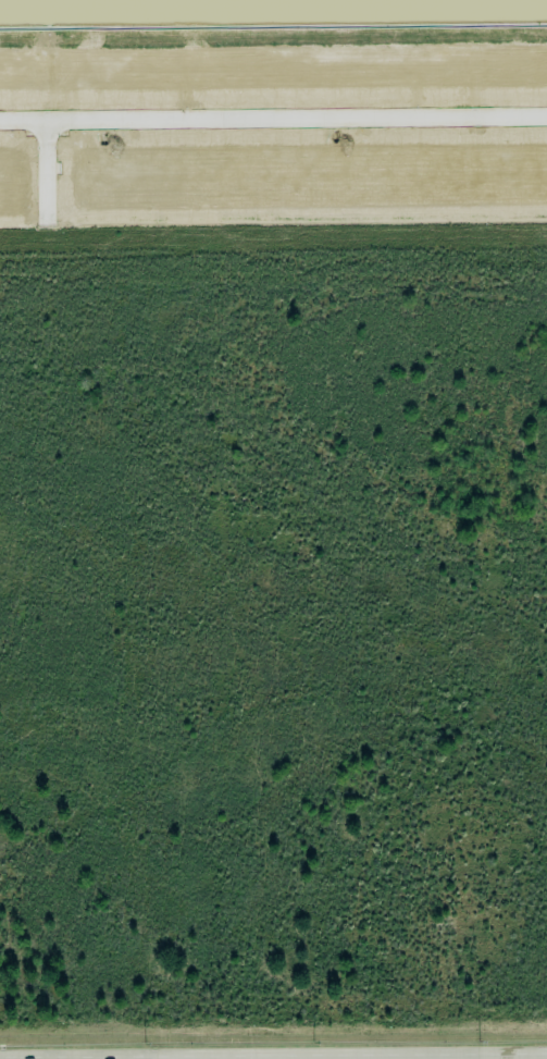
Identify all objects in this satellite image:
road: (273, 114)
road: (290, 1053)
road: (16, 1055)

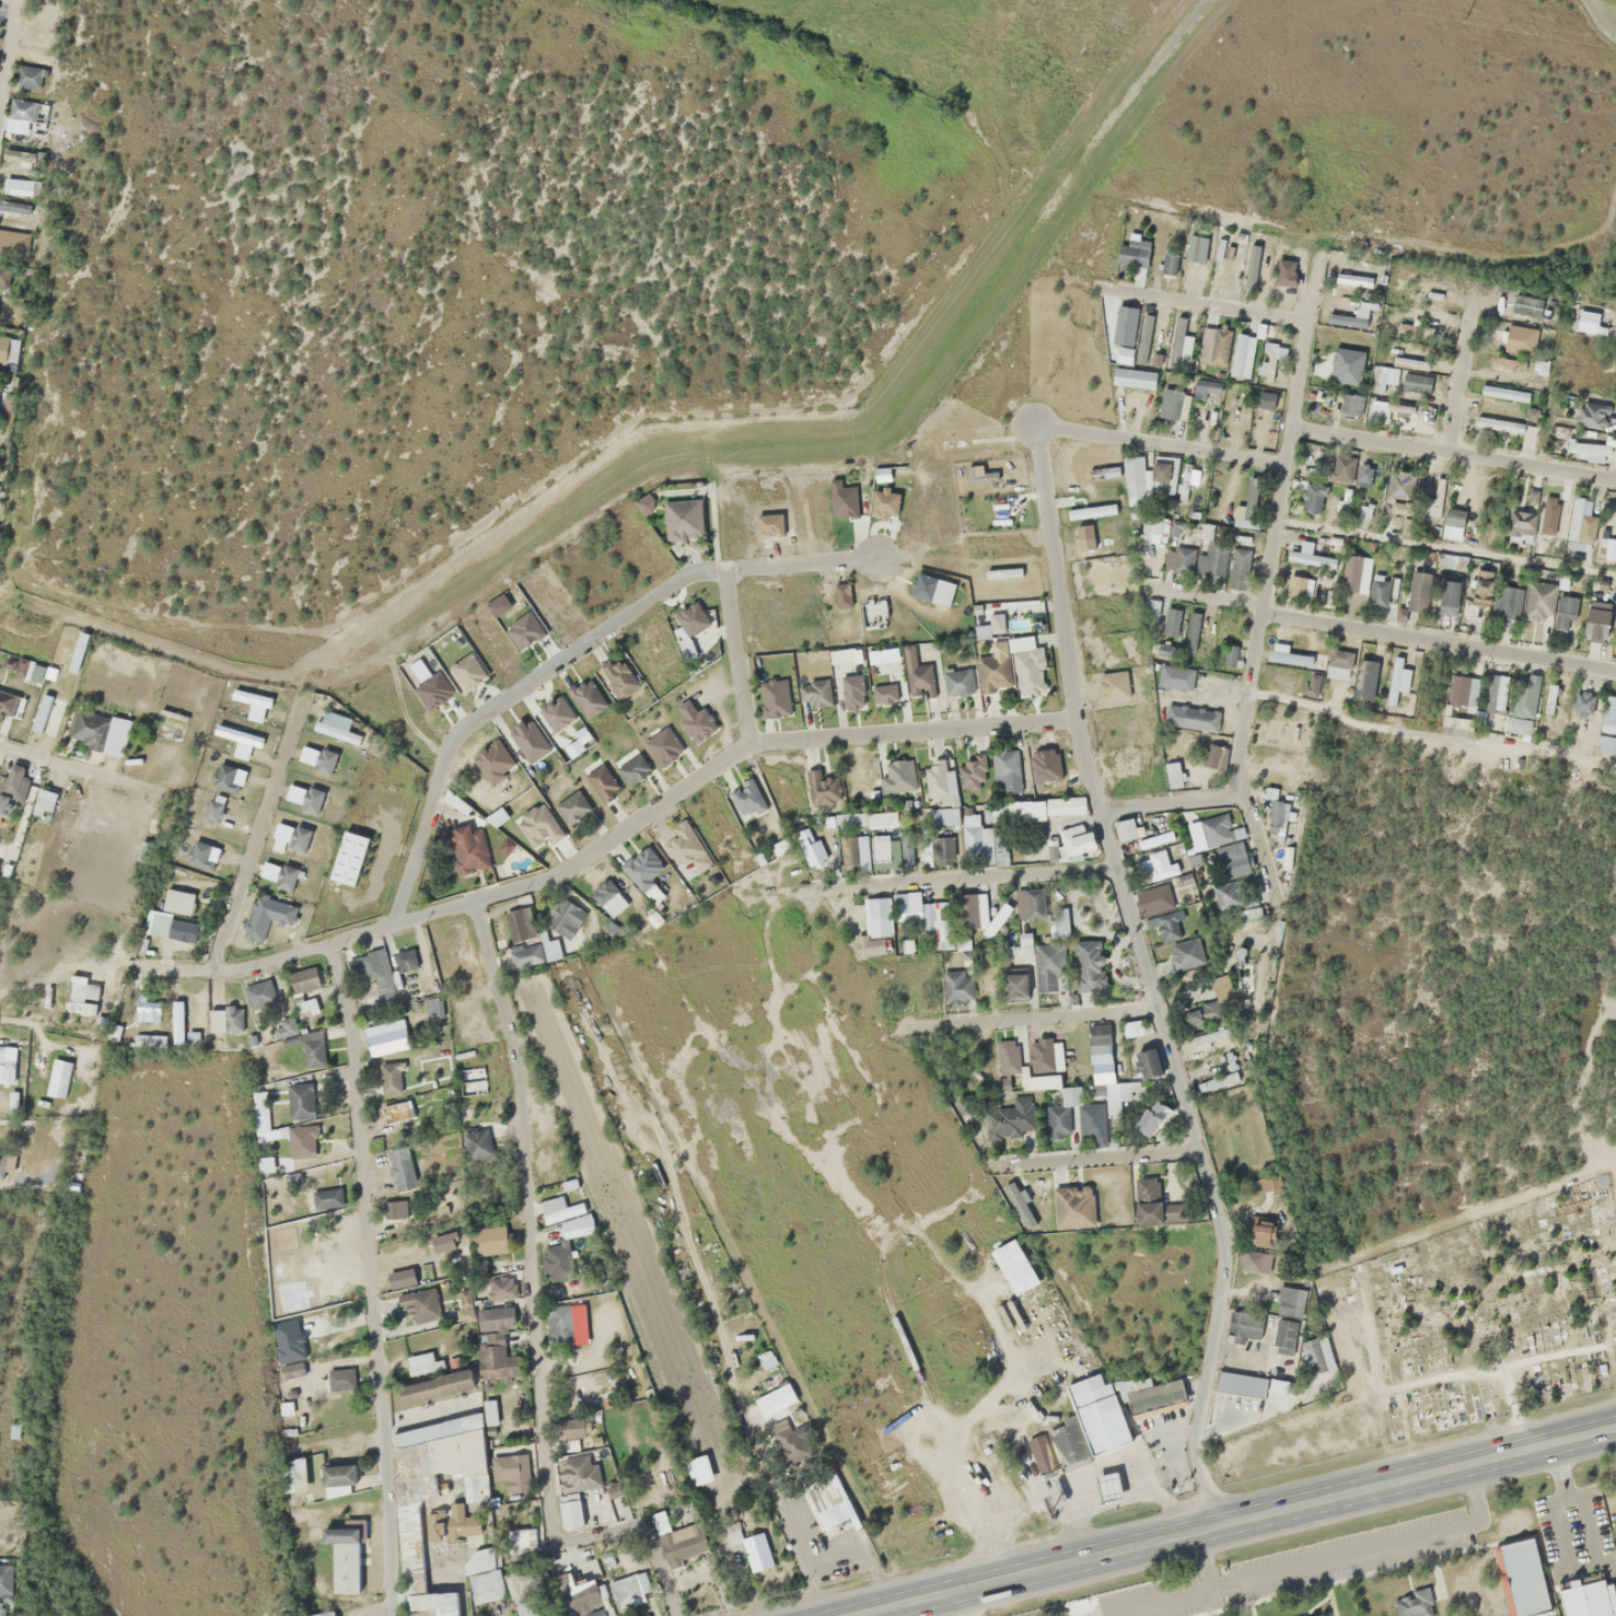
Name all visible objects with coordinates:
road: (7, 47)
building: (28, 77)
building: (20, 115)
building: (1196, 252)
building: (1134, 256)
building: (1168, 262)
building: (1280, 271)
building: (1251, 277)
road: (1201, 302)
building: (1512, 313)
building: (1347, 318)
building: (1124, 325)
building: (1145, 333)
building: (1500, 338)
building: (1181, 344)
building: (1215, 344)
building: (8, 351)
building: (1243, 355)
building: (1267, 361)
building: (1404, 361)
building: (1346, 365)
road: (1459, 369)
building: (1387, 375)
building: (1133, 377)
building: (1504, 393)
building: (1170, 404)
building: (1351, 405)
building: (1261, 428)
road: (1452, 451)
building: (1591, 451)
building: (1342, 468)
building: (1160, 475)
building: (1135, 477)
building: (1397, 492)
road: (1043, 496)
building: (1437, 496)
building: (1312, 497)
building: (1248, 506)
building: (1091, 511)
building: (1578, 522)
building: (1452, 523)
building: (1522, 525)
building: (1158, 526)
road: (1271, 532)
building: (1610, 549)
building: (1211, 560)
building: (1238, 568)
building: (1355, 574)
building: (1297, 585)
building: (1481, 589)
building: (1418, 591)
building: (1379, 592)
building: (1448, 597)
building: (1503, 601)
building: (1538, 602)
building: (1151, 607)
building: (1564, 611)
building: (690, 619)
building: (1596, 621)
building: (1172, 622)
road: (1385, 629)
building: (523, 630)
building: (1191, 632)
building: (889, 654)
building: (1231, 655)
building: (457, 657)
road: (567, 657)
road: (738, 662)
building: (1338, 664)
building: (992, 673)
building: (1269, 674)
building: (918, 676)
building: (1175, 676)
building: (1397, 679)
building: (957, 681)
building: (1113, 684)
building: (1462, 689)
building: (813, 691)
building: (852, 691)
building: (1496, 692)
building: (577, 694)
building: (884, 694)
building: (1524, 695)
building: (774, 698)
building: (1549, 698)
building: (557, 713)
building: (1609, 715)
building: (1191, 718)
building: (1456, 722)
building: (89, 729)
building: (238, 735)
road: (1429, 737)
road: (42, 761)
building: (324, 761)
building: (632, 769)
building: (1172, 774)
building: (897, 776)
building: (224, 777)
building: (973, 779)
building: (603, 782)
building: (940, 782)
building: (821, 788)
building: (311, 799)
road: (1170, 801)
building: (573, 806)
building: (213, 808)
building: (1275, 817)
building: (882, 821)
building: (538, 825)
building: (1215, 829)
road: (255, 832)
building: (975, 837)
building: (298, 838)
road: (609, 840)
building: (1075, 840)
road: (1258, 844)
building: (467, 848)
building: (941, 849)
building: (881, 850)
building: (905, 850)
building: (813, 851)
building: (199, 854)
building: (854, 854)
building: (1153, 856)
building: (348, 858)
building: (639, 866)
building: (286, 877)
road: (970, 883)
building: (603, 895)
building: (986, 899)
building: (1030, 902)
building: (906, 906)
building: (966, 911)
building: (174, 916)
building: (265, 916)
building: (563, 917)
building: (1058, 922)
building: (521, 924)
building: (936, 925)
building: (1167, 926)
building: (874, 927)
building: (1024, 938)
building: (904, 939)
building: (1185, 954)
building: (526, 956)
building: (405, 960)
building: (1088, 965)
building: (1048, 967)
building: (372, 974)
building: (303, 981)
building: (1014, 983)
building: (956, 986)
building: (259, 994)
building: (148, 1010)
building: (1200, 1014)
road: (1049, 1015)
building: (177, 1022)
building: (285, 1028)
building: (1132, 1028)
building: (112, 1031)
building: (385, 1037)
building: (149, 1040)
building: (1098, 1044)
building: (1002, 1054)
building: (1041, 1054)
building: (0, 1063)
building: (1147, 1063)
building: (389, 1078)
building: (1036, 1082)
building: (300, 1100)
building: (1111, 1100)
building: (397, 1111)
building: (1060, 1113)
building: (1007, 1115)
building: (1150, 1118)
building: (302, 1141)
building: (474, 1145)
building: (2, 1162)
road: (1198, 1165)
building: (401, 1168)
road: (1120, 1170)
building: (327, 1198)
building: (1147, 1200)
building: (560, 1209)
building: (393, 1210)
building: (1085, 1213)
building: (577, 1231)
building: (1259, 1244)
road: (369, 1278)
building: (401, 1278)
building: (420, 1304)
road: (532, 1309)
park: (1497, 1311)
building: (560, 1326)
building: (1243, 1326)
building: (288, 1348)
building: (1282, 1348)
building: (1317, 1354)
building: (494, 1358)
building: (424, 1363)
building: (341, 1378)
building: (1239, 1384)
building: (435, 1387)
building: (1155, 1399)
building: (285, 1408)
building: (489, 1412)
building: (1078, 1439)
building: (433, 1448)
building: (698, 1470)
building: (569, 1471)
road: (1417, 1474)
building: (338, 1479)
building: (1107, 1485)
building: (470, 1488)
building: (827, 1502)
building: (570, 1510)
building: (451, 1522)
building: (679, 1540)
building: (756, 1551)
building: (345, 1555)
road: (1027, 1567)
building: (1515, 1571)
building: (7, 1578)
building: (486, 1585)
building: (630, 1585)
building: (422, 1591)
building: (1583, 1596)
road: (961, 1600)
building: (1413, 1604)
building: (601, 1612)
building: (318, 1614)

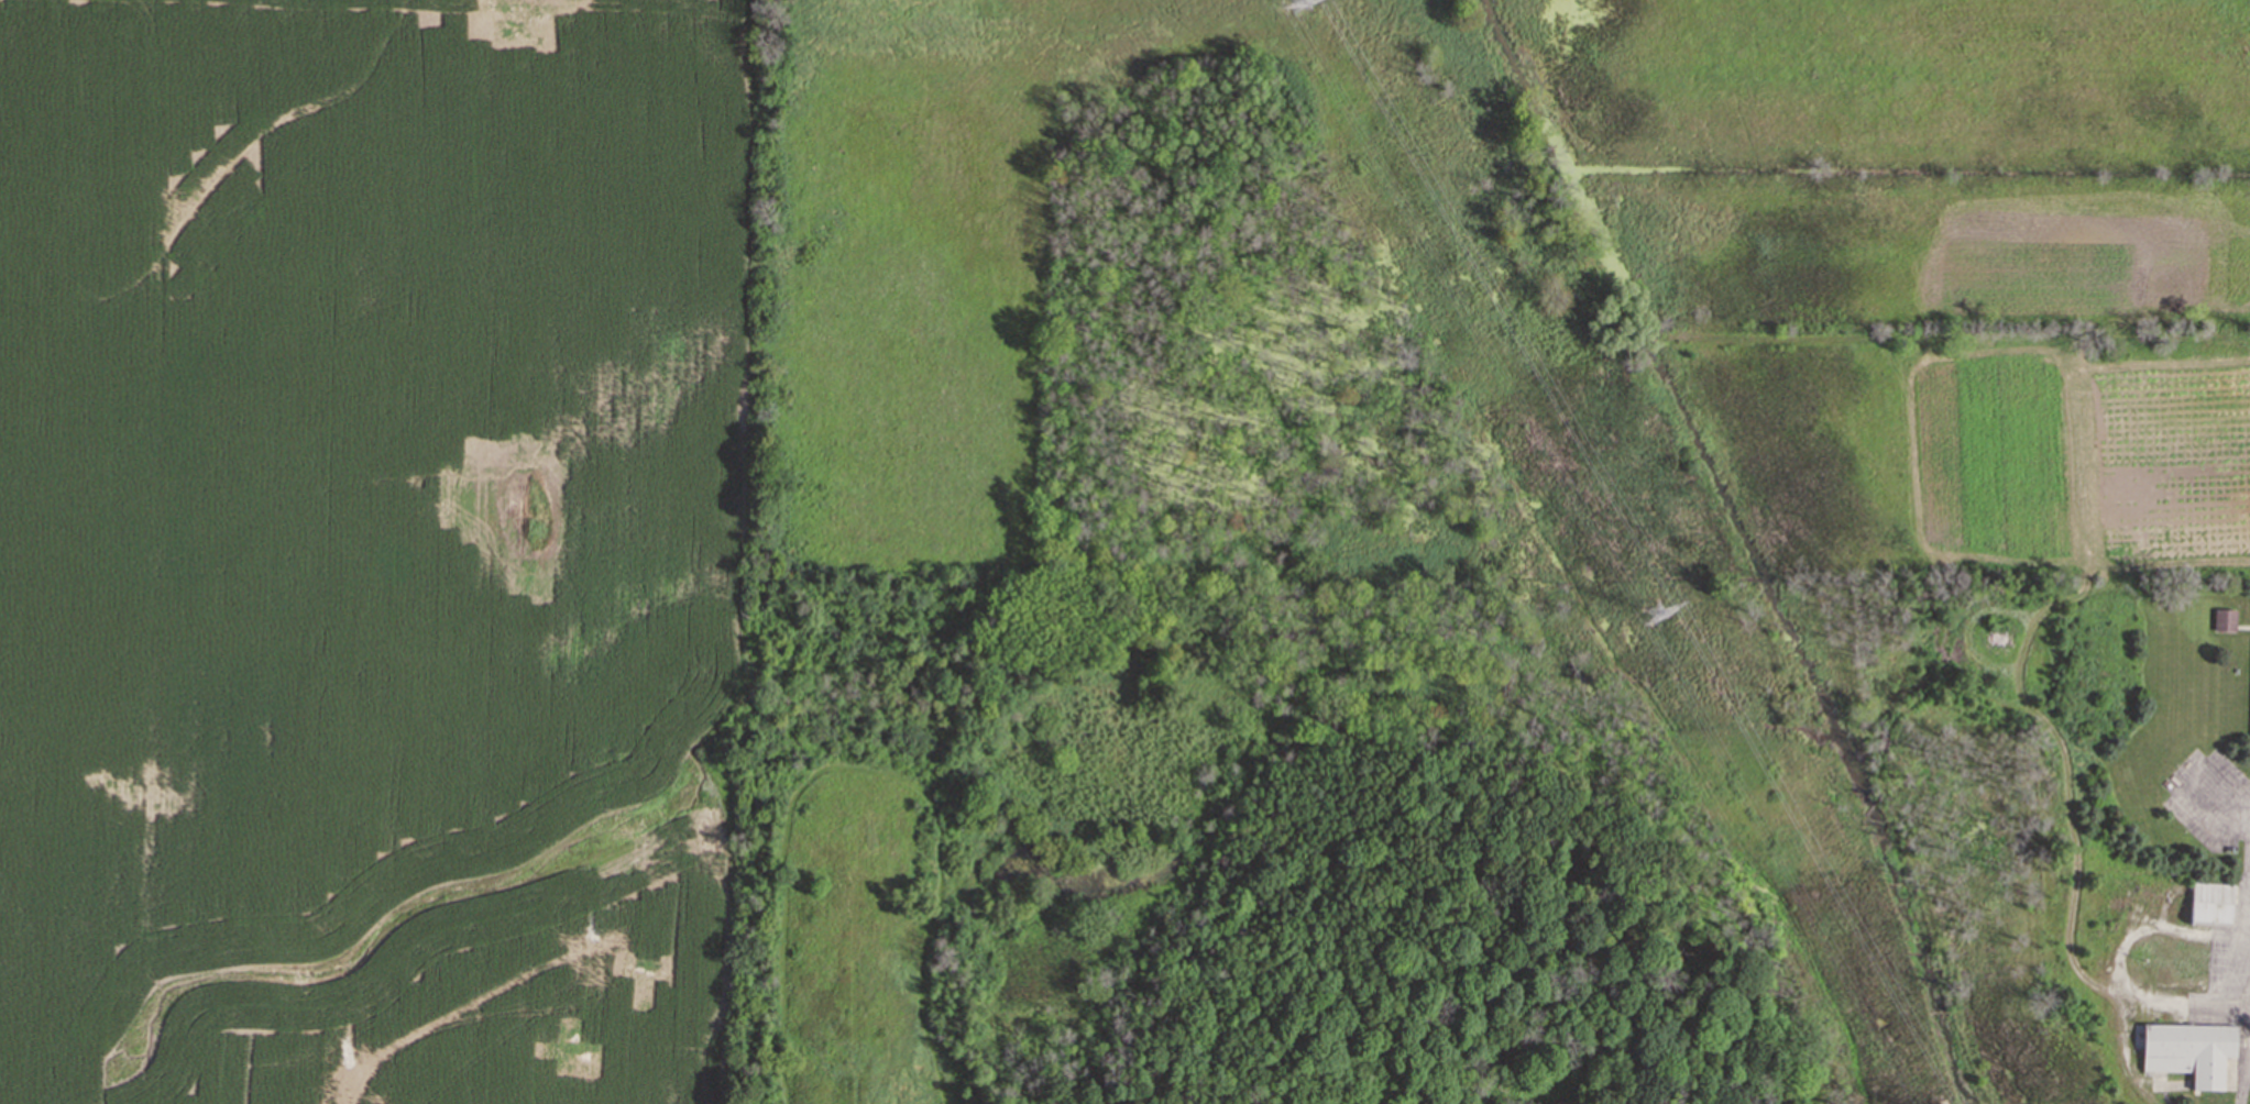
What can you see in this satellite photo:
crop: (371, 547)
power tower: (1654, 611)
building: (2223, 619)
road: (2248, 890)
building: (2188, 1050)

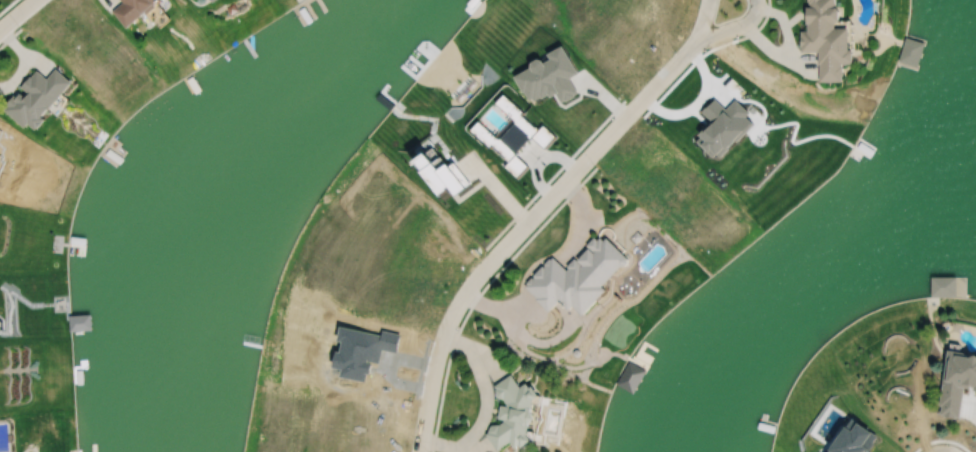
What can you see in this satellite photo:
building: (130, 9)
road: (14, 12)
building: (822, 39)
building: (909, 52)
building: (201, 81)
building: (32, 98)
building: (437, 177)
road: (540, 201)
building: (573, 278)
building: (955, 382)
building: (509, 416)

● ● ● ● ● ● ●

(Your objective) Apart from the pictures, all of the data must be duplicated exactly as shown above.

(Your solution)
Identify all objects in this satellite image:
road: (273, 114)
road: (290, 1053)
road: (16, 1055)

Name all visible objects with coordinates:
road: (7, 47)
building: (28, 77)
building: (20, 115)
building: (1196, 252)
building: (1134, 256)
building: (1168, 262)
building: (1280, 271)
building: (1251, 277)
road: (1201, 302)
building: (1512, 313)
building: (1347, 318)
building: (1124, 325)
building: (1145, 333)
building: (1500, 338)
building: (1181, 344)
building: (1215, 344)
building: (8, 351)
building: (1243, 355)
building: (1267, 361)
building: (1404, 361)
building: (1346, 365)
road: (1459, 369)
building: (1387, 375)
building: (1133, 377)
building: (1504, 393)
building: (1170, 404)
building: (1351, 405)
building: (1261, 428)
road: (1452, 451)
building: (1591, 451)
building: (1342, 468)
building: (1160, 475)
building: (1135, 477)
building: (1397, 492)
road: (1043, 496)
building: (1437, 496)
building: (1312, 497)
building: (1248, 506)
building: (1091, 511)
building: (1578, 522)
building: (1452, 523)
building: (1522, 525)
building: (1158, 526)
road: (1271, 532)
building: (1610, 549)
building: (1211, 560)
building: (1238, 568)
building: (1355, 574)
building: (1297, 585)
building: (1481, 589)
building: (1418, 591)
building: (1379, 592)
building: (1448, 597)
building: (1503, 601)
building: (1538, 602)
building: (1151, 607)
building: (1564, 611)
building: (690, 619)
building: (1596, 621)
building: (1172, 622)
road: (1385, 629)
building: (523, 630)
building: (1191, 632)
building: (889, 654)
building: (1231, 655)
building: (457, 657)
road: (567, 657)
road: (738, 662)
building: (1338, 664)
building: (992, 673)
building: (1269, 674)
building: (918, 676)
building: (1175, 676)
building: (1397, 679)
building: (957, 681)
building: (1113, 684)
building: (1462, 689)
building: (813, 691)
building: (852, 691)
building: (1496, 692)
building: (577, 694)
building: (884, 694)
building: (1524, 695)
building: (774, 698)
building: (1549, 698)
building: (557, 713)
building: (1609, 715)
building: (1191, 718)
building: (1456, 722)
building: (89, 729)
building: (238, 735)
road: (1429, 737)
road: (42, 761)
building: (324, 761)
building: (632, 769)
building: (1172, 774)
building: (897, 776)
building: (224, 777)
building: (973, 779)
building: (603, 782)
building: (940, 782)
building: (821, 788)
building: (311, 799)
road: (1170, 801)
building: (573, 806)
building: (213, 808)
building: (1275, 817)
building: (882, 821)
building: (538, 825)
building: (1215, 829)
road: (255, 832)
building: (975, 837)
building: (298, 838)
road: (609, 840)
building: (1075, 840)
road: (1258, 844)
building: (467, 848)
building: (941, 849)
building: (881, 850)
building: (905, 850)
building: (813, 851)
building: (199, 854)
building: (854, 854)
building: (1153, 856)
building: (348, 858)
building: (639, 866)
building: (286, 877)
road: (970, 883)
building: (603, 895)
building: (986, 899)
building: (1030, 902)
building: (906, 906)
building: (966, 911)
building: (174, 916)
building: (265, 916)
building: (563, 917)
building: (1058, 922)
building: (521, 924)
building: (936, 925)
building: (1167, 926)
building: (874, 927)
building: (1024, 938)
building: (904, 939)
building: (1185, 954)
building: (526, 956)
building: (405, 960)
building: (1088, 965)
building: (1048, 967)
building: (372, 974)
building: (303, 981)
building: (1014, 983)
building: (956, 986)
building: (259, 994)
building: (148, 1010)
building: (1200, 1014)
road: (1049, 1015)
building: (177, 1022)
building: (285, 1028)
building: (1132, 1028)
building: (112, 1031)
building: (385, 1037)
building: (149, 1040)
building: (1098, 1044)
building: (1002, 1054)
building: (1041, 1054)
building: (0, 1063)
building: (1147, 1063)
building: (389, 1078)
building: (1036, 1082)
building: (300, 1100)
building: (1111, 1100)
building: (397, 1111)
building: (1060, 1113)
building: (1007, 1115)
building: (1150, 1118)
building: (302, 1141)
building: (474, 1145)
building: (2, 1162)
road: (1198, 1165)
building: (401, 1168)
road: (1120, 1170)
building: (327, 1198)
building: (1147, 1200)
building: (560, 1209)
building: (393, 1210)
building: (1085, 1213)
building: (577, 1231)
building: (1259, 1244)
road: (369, 1278)
building: (401, 1278)
building: (420, 1304)
road: (532, 1309)
park: (1497, 1311)
building: (560, 1326)
building: (1243, 1326)
building: (288, 1348)
building: (1282, 1348)
building: (1317, 1354)
building: (494, 1358)
building: (424, 1363)
building: (341, 1378)
building: (1239, 1384)
building: (435, 1387)
building: (1155, 1399)
building: (285, 1408)
building: (489, 1412)
building: (1078, 1439)
building: (433, 1448)
building: (698, 1470)
building: (569, 1471)
road: (1417, 1474)
building: (338, 1479)
building: (1107, 1485)
building: (470, 1488)
building: (827, 1502)
building: (570, 1510)
building: (451, 1522)
building: (679, 1540)
building: (756, 1551)
building: (345, 1555)
road: (1027, 1567)
building: (1515, 1571)
building: (7, 1578)
building: (486, 1585)
building: (630, 1585)
building: (422, 1591)
building: (1583, 1596)
road: (961, 1600)
building: (1413, 1604)
building: (601, 1612)
building: (318, 1614)

What can you see in this satellite photo:
crop: (371, 547)
power tower: (1654, 611)
building: (2223, 619)
road: (2248, 890)
building: (2188, 1050)

What can you see in this satellite photo:
building: (130, 9)
road: (14, 12)
building: (822, 39)
building: (909, 52)
building: (201, 81)
building: (32, 98)
building: (437, 177)
road: (540, 201)
building: (573, 278)
building: (955, 382)
building: (509, 416)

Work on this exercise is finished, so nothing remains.